-- WORK REQUIRED --
Copy out the records below from the line containing "Memphis: 11:46 -> 2:46" through the line containing "Tower: 10:45 -> none", keeping both of those lines and omitting the pictures.

A block of records:
START
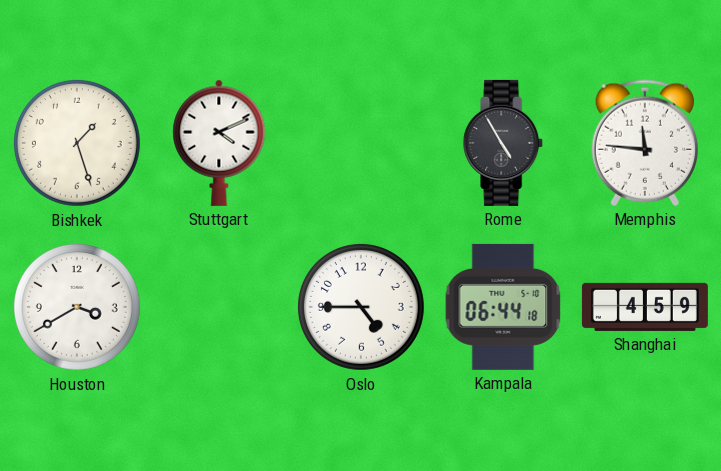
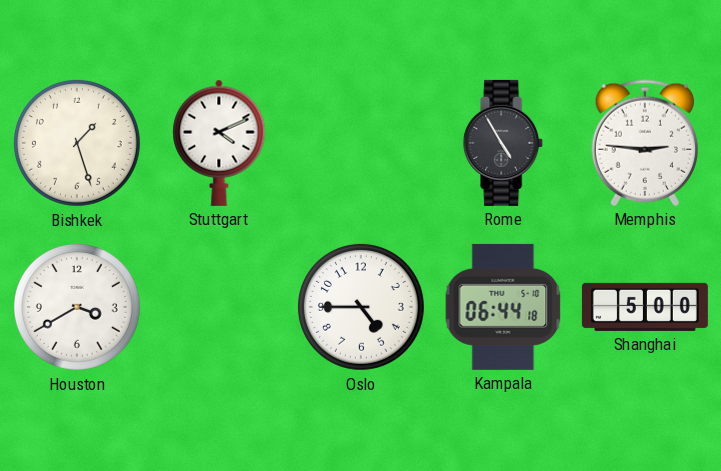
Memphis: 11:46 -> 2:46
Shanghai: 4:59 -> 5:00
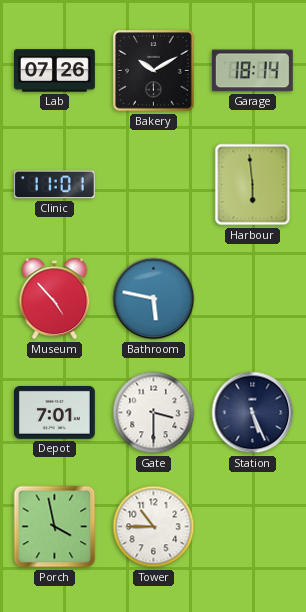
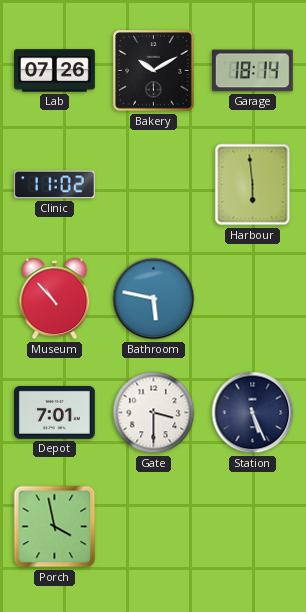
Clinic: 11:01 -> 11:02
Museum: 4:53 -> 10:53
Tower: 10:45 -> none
END
START
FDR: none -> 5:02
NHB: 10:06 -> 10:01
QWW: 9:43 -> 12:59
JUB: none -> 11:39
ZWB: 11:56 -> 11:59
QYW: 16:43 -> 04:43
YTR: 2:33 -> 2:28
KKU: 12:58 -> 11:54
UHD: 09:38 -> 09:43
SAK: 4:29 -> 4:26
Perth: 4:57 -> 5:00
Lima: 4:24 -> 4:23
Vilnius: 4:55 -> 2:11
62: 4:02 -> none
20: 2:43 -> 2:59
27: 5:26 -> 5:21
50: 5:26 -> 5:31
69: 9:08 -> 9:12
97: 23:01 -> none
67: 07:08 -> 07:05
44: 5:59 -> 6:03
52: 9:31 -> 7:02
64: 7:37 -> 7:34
END
-- SOLUTION BELOW --
Memphis: 11:46 -> 2:46
Shanghai: 4:59 -> 5:00
Clinic: 11:01 -> 11:02
Museum: 4:53 -> 10:53
Tower: 10:45 -> none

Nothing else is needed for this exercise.